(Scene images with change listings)
───

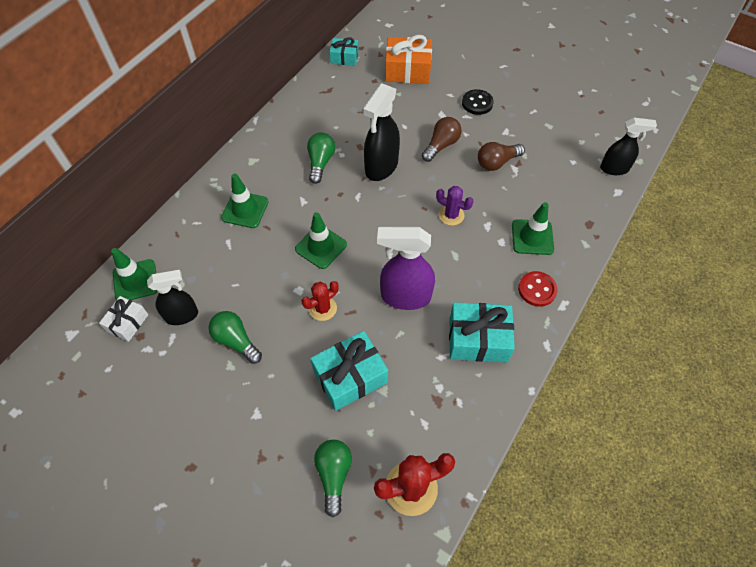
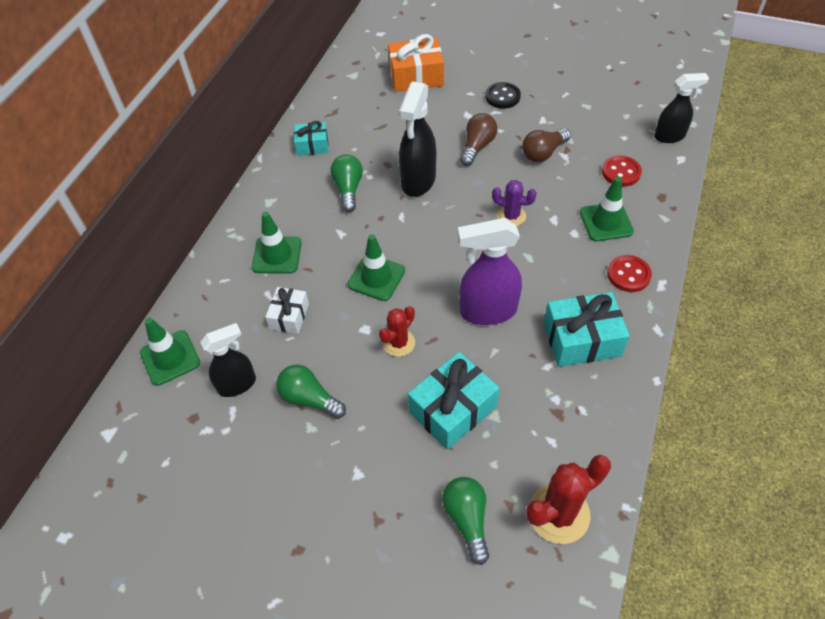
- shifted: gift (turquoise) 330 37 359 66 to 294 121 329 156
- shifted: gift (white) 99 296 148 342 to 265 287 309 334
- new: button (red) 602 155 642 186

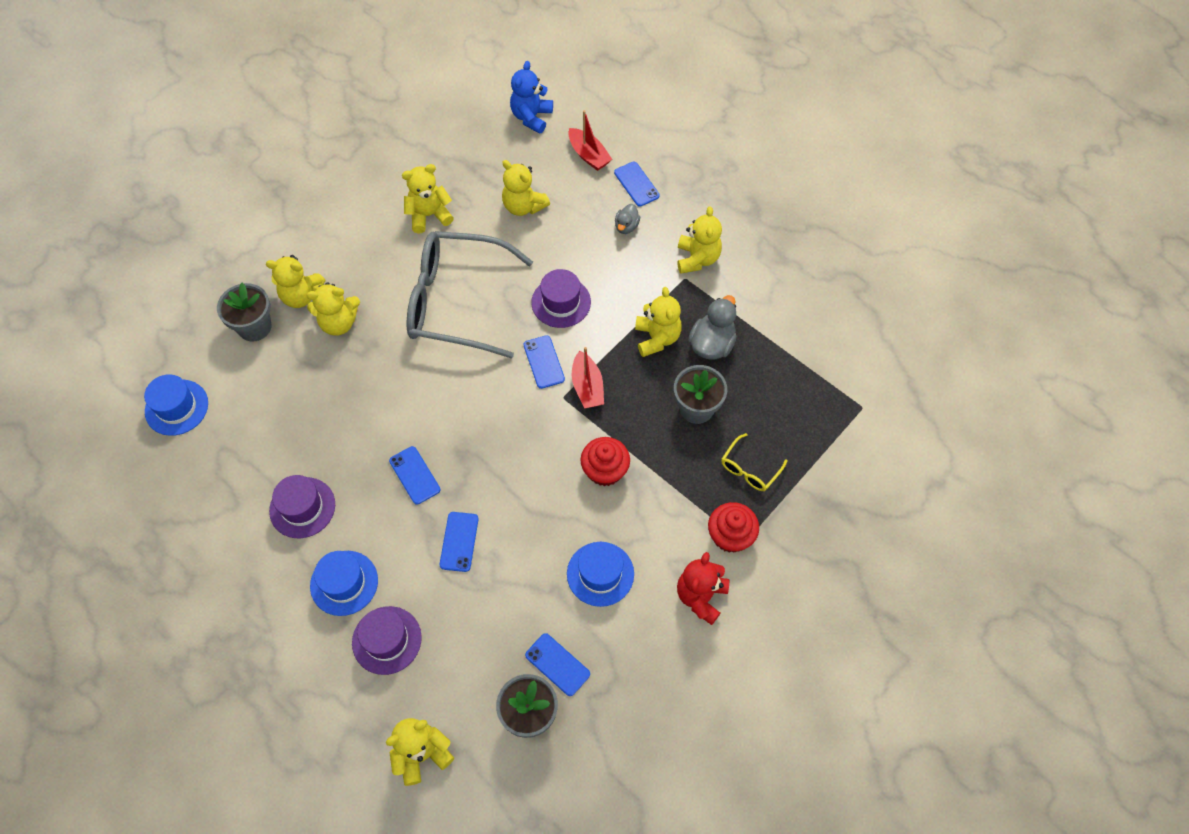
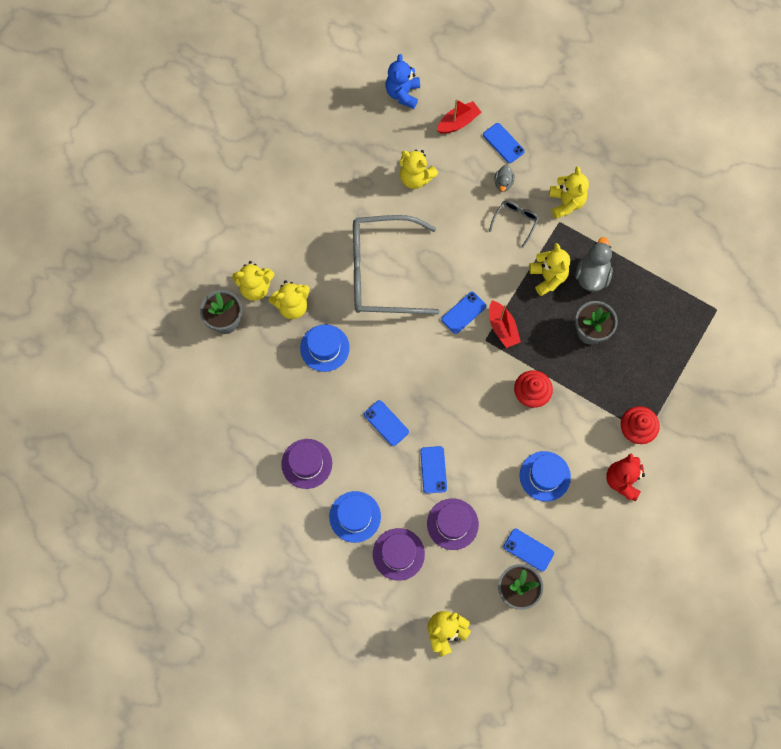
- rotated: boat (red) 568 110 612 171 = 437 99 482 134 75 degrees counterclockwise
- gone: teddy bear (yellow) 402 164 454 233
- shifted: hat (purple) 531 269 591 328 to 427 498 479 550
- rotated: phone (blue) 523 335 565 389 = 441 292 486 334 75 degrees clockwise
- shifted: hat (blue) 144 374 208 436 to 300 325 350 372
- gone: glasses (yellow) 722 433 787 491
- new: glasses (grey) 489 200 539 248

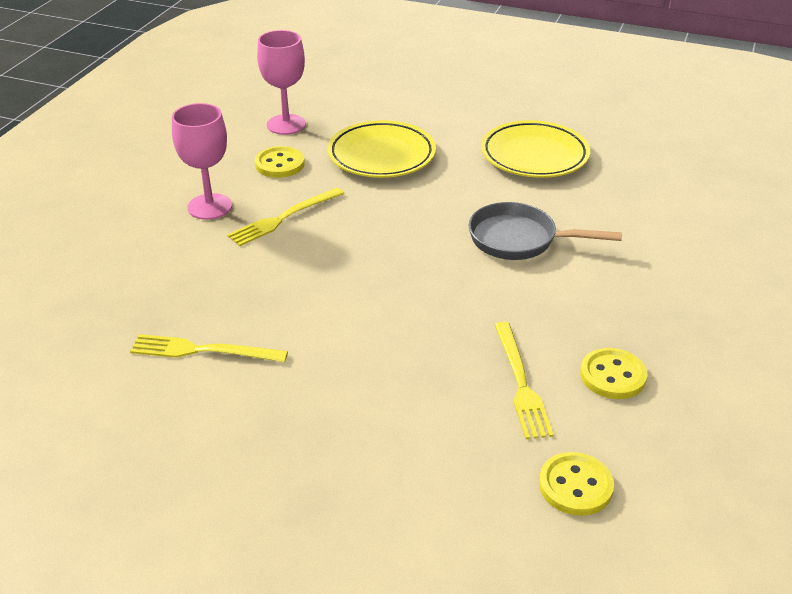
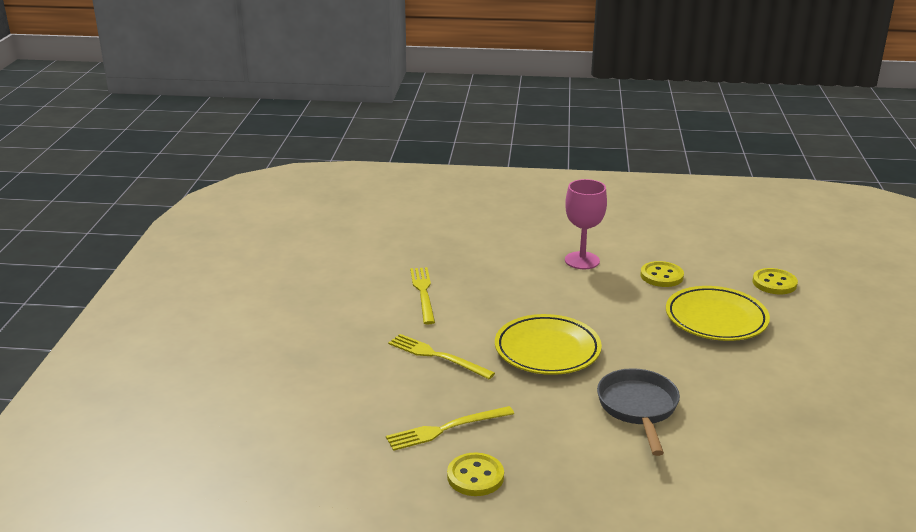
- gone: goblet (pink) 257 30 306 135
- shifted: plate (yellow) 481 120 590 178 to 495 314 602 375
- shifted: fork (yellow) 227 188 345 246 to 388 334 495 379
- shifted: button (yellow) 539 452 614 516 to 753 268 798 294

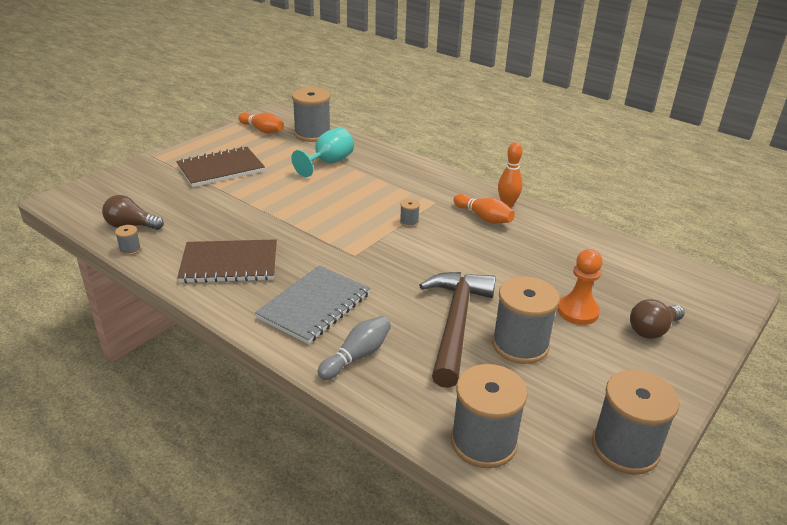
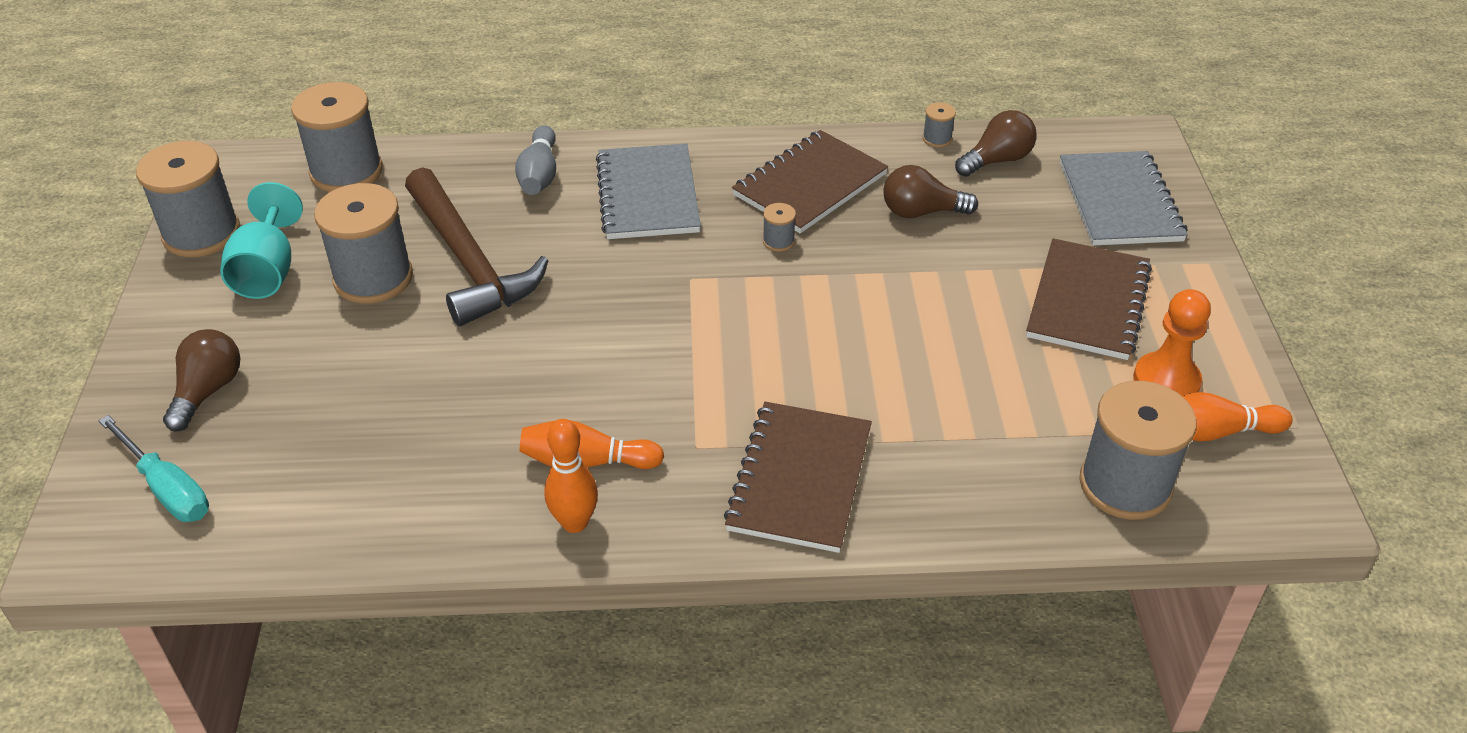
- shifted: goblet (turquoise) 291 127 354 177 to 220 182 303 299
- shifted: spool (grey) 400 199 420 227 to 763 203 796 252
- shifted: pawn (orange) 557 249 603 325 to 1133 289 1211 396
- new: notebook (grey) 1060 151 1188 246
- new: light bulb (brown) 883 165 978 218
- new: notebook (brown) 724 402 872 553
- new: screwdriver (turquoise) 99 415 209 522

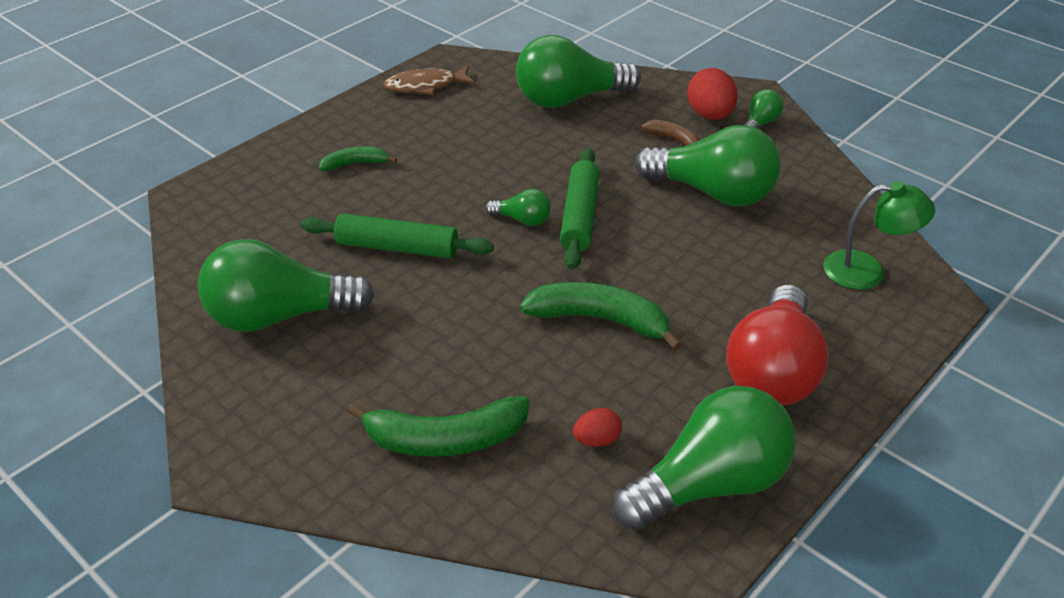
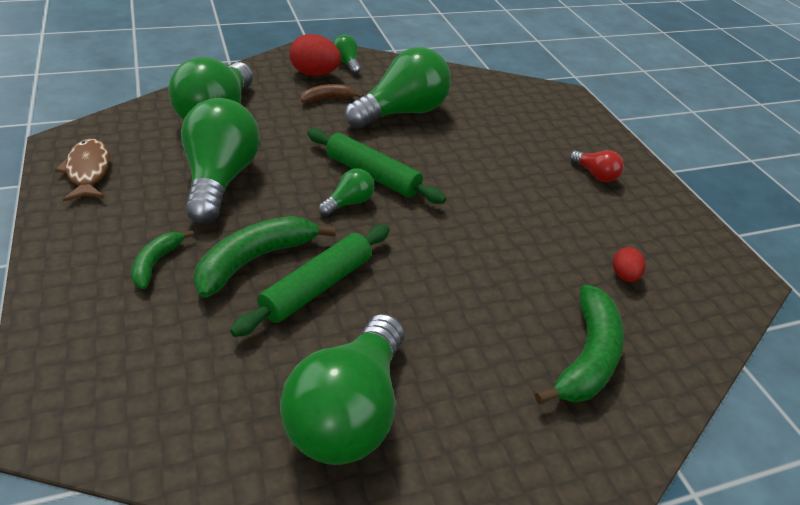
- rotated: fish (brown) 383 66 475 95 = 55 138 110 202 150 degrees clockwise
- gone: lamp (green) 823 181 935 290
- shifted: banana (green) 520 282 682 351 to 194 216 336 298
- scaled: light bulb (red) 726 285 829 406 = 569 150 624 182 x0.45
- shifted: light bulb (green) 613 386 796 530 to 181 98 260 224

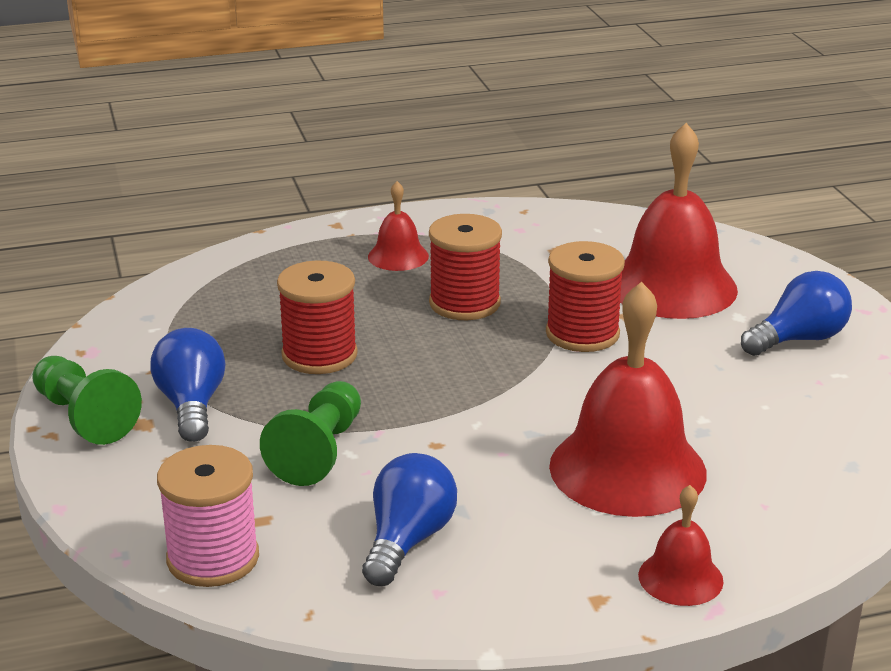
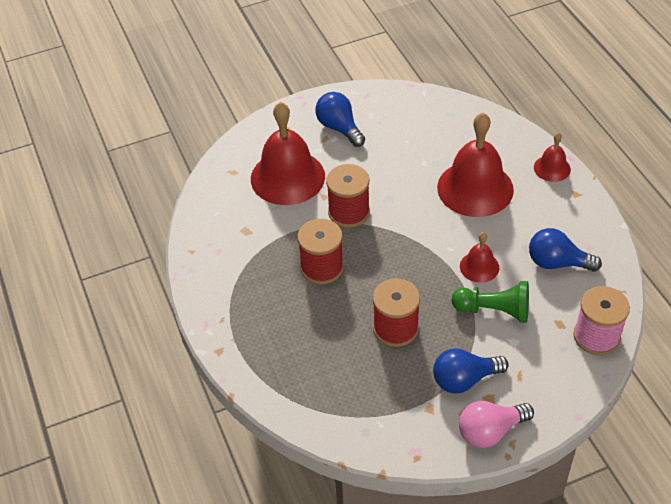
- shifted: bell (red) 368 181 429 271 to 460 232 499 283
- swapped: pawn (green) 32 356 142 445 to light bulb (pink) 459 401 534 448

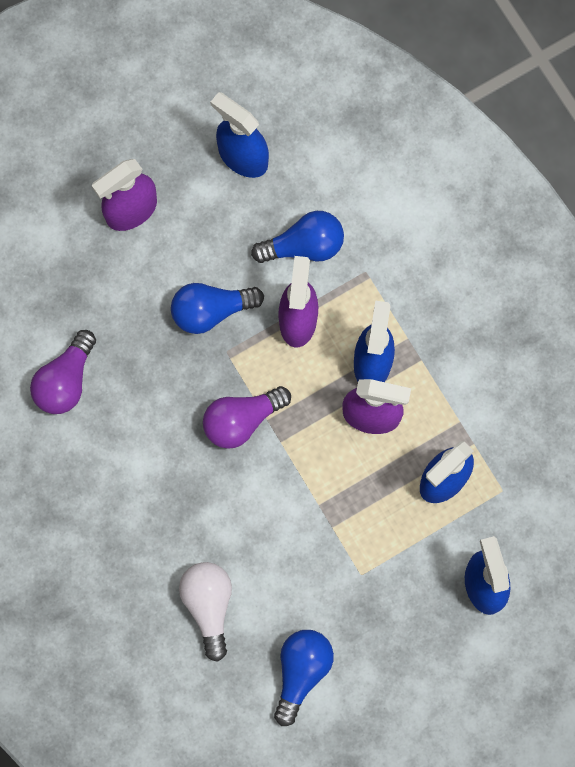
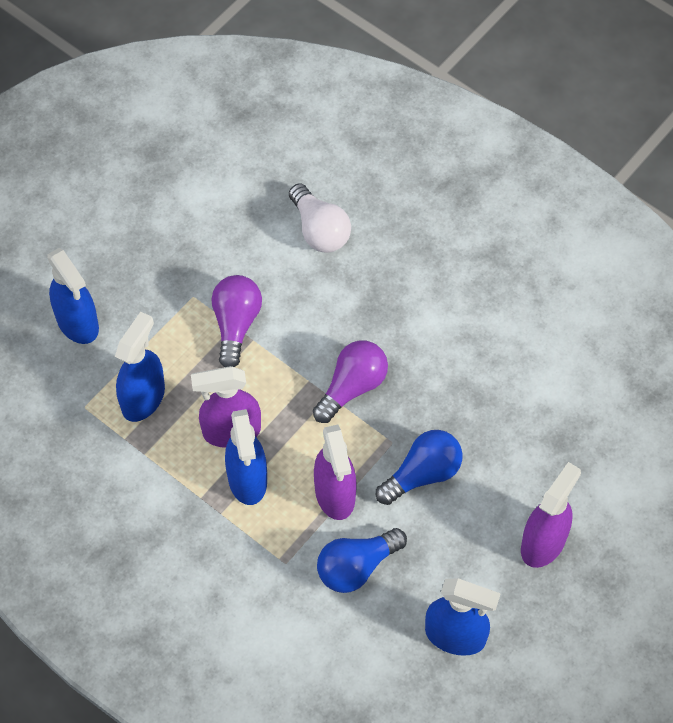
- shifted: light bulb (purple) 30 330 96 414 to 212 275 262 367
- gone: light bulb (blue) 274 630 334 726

───

→ **TASK**:
Give back exactly the lines from the first line of the data through the line with "- shifted: gift (white)", pictures excluded.

→ **SOLVED EXERCISE**:
- shifted: gift (turquoise) 330 37 359 66 to 294 121 329 156
- shifted: gift (white) 99 296 148 342 to 265 287 309 334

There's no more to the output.